● Description of the task: Until you reach the line containing "blue 1x1 cone [300,28,349,94]", reproduce each line of the listing exactly, please, and include that line as well.

● Supplied information:
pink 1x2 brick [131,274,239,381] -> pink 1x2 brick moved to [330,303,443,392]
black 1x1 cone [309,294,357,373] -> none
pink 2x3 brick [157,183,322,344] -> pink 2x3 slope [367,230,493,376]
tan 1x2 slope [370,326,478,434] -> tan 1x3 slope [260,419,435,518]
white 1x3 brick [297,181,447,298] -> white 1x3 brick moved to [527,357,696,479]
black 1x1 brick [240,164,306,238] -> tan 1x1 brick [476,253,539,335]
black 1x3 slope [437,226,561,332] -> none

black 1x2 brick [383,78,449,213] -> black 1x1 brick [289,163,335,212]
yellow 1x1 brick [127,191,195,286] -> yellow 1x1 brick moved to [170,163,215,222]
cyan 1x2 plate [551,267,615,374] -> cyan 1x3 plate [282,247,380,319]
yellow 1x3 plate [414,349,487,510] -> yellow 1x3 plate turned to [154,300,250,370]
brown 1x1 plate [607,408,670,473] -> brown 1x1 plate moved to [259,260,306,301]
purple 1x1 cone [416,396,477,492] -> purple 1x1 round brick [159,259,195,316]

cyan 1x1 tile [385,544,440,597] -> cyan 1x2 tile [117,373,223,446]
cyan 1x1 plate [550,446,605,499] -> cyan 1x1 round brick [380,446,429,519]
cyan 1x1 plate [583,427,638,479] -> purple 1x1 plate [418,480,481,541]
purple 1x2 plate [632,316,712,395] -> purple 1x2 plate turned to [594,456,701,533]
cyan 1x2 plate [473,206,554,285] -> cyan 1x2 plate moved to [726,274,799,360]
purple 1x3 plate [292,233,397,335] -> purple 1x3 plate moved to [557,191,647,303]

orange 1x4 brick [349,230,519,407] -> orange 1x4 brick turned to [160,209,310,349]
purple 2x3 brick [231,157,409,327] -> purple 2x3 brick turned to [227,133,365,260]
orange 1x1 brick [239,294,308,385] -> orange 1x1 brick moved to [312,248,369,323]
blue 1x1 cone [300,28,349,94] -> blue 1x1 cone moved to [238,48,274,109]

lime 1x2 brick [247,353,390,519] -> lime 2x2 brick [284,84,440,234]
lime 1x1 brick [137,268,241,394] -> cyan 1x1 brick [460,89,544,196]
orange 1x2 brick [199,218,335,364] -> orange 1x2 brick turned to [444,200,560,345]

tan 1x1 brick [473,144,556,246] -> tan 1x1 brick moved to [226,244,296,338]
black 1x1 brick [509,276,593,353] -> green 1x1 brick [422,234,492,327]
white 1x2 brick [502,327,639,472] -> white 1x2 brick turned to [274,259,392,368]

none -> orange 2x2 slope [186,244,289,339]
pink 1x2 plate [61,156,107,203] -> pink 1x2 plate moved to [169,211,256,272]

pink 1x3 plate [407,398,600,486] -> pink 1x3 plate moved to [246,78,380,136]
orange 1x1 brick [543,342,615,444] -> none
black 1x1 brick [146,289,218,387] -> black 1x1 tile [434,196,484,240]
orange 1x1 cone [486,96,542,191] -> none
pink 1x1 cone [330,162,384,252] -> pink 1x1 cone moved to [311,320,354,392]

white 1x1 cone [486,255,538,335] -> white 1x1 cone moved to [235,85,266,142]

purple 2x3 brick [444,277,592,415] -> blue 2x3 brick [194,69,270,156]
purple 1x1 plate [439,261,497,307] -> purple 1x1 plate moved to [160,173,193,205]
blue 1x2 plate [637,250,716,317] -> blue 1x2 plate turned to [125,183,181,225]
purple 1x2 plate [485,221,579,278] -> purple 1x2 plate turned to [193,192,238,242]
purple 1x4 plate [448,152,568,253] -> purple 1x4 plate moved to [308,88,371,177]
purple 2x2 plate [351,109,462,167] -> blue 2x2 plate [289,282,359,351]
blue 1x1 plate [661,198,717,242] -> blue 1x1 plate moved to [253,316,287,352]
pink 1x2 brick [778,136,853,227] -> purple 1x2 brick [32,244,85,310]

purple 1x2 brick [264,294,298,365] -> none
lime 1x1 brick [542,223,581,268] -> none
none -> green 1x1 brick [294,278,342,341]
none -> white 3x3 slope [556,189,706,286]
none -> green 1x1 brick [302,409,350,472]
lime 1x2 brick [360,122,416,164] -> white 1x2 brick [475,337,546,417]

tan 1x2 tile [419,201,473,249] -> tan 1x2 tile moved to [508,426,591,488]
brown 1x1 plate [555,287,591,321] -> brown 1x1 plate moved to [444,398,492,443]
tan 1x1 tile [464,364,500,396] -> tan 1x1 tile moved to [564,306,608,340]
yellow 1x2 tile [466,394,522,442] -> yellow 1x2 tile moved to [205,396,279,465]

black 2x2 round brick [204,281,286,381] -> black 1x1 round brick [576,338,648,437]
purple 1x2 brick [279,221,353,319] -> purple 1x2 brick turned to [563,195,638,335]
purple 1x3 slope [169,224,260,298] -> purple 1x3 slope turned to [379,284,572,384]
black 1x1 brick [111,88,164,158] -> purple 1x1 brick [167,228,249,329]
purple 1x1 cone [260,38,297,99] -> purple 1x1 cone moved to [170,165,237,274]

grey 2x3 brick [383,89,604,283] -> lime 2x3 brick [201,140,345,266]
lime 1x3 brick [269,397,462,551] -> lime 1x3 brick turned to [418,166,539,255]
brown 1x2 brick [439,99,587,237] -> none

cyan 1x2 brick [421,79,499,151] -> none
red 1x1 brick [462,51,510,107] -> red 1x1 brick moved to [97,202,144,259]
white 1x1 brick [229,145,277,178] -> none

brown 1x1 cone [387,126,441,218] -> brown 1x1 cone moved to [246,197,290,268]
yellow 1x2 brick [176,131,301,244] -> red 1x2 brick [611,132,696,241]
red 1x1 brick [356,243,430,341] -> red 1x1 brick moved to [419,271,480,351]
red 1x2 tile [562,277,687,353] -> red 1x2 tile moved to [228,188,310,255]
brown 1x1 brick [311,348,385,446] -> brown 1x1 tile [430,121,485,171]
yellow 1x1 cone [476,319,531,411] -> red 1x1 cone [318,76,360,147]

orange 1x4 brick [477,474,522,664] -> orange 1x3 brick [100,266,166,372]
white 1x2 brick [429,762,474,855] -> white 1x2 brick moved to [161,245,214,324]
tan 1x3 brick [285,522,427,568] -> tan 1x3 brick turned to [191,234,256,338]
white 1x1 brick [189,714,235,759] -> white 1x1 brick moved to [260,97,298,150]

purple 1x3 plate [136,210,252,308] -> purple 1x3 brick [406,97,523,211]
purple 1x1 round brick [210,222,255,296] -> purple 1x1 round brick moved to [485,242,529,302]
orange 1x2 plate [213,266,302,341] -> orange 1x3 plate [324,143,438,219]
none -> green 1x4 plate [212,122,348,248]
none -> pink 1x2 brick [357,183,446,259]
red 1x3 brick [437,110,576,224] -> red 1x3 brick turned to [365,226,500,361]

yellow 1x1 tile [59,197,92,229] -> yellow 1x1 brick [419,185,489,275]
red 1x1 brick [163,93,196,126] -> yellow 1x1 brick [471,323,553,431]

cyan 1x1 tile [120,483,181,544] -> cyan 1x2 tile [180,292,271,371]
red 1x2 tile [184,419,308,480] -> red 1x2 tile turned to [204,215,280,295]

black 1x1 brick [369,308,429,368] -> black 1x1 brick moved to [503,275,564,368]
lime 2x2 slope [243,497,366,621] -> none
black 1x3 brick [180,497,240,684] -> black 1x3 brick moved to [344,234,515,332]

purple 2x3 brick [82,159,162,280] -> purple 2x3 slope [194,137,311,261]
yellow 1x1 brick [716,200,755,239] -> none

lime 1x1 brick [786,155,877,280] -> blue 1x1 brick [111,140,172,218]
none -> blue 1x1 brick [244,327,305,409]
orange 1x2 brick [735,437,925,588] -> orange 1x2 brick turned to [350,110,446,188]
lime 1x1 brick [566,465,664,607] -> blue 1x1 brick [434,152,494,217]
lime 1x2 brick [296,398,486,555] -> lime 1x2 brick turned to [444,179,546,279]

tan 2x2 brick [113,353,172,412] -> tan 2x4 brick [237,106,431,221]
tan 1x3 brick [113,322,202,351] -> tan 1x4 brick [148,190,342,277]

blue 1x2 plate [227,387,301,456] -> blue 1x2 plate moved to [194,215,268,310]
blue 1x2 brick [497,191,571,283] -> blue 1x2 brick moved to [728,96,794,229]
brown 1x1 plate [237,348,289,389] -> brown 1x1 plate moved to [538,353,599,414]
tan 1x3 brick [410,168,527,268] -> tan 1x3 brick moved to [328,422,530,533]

● Answer to the exercise:
pink 1x2 brick [131,274,239,381] -> pink 1x2 brick moved to [330,303,443,392]
black 1x1 cone [309,294,357,373] -> none
pink 2x3 brick [157,183,322,344] -> pink 2x3 slope [367,230,493,376]
tan 1x2 slope [370,326,478,434] -> tan 1x3 slope [260,419,435,518]
white 1x3 brick [297,181,447,298] -> white 1x3 brick moved to [527,357,696,479]
black 1x1 brick [240,164,306,238] -> tan 1x1 brick [476,253,539,335]
black 1x3 slope [437,226,561,332] -> none

black 1x2 brick [383,78,449,213] -> black 1x1 brick [289,163,335,212]
yellow 1x1 brick [127,191,195,286] -> yellow 1x1 brick moved to [170,163,215,222]
cyan 1x2 plate [551,267,615,374] -> cyan 1x3 plate [282,247,380,319]
yellow 1x3 plate [414,349,487,510] -> yellow 1x3 plate turned to [154,300,250,370]
brown 1x1 plate [607,408,670,473] -> brown 1x1 plate moved to [259,260,306,301]
purple 1x1 cone [416,396,477,492] -> purple 1x1 round brick [159,259,195,316]

cyan 1x1 tile [385,544,440,597] -> cyan 1x2 tile [117,373,223,446]
cyan 1x1 plate [550,446,605,499] -> cyan 1x1 round brick [380,446,429,519]
cyan 1x1 plate [583,427,638,479] -> purple 1x1 plate [418,480,481,541]
purple 1x2 plate [632,316,712,395] -> purple 1x2 plate turned to [594,456,701,533]
cyan 1x2 plate [473,206,554,285] -> cyan 1x2 plate moved to [726,274,799,360]
purple 1x3 plate [292,233,397,335] -> purple 1x3 plate moved to [557,191,647,303]

orange 1x4 brick [349,230,519,407] -> orange 1x4 brick turned to [160,209,310,349]
purple 2x3 brick [231,157,409,327] -> purple 2x3 brick turned to [227,133,365,260]
orange 1x1 brick [239,294,308,385] -> orange 1x1 brick moved to [312,248,369,323]
blue 1x1 cone [300,28,349,94] -> blue 1x1 cone moved to [238,48,274,109]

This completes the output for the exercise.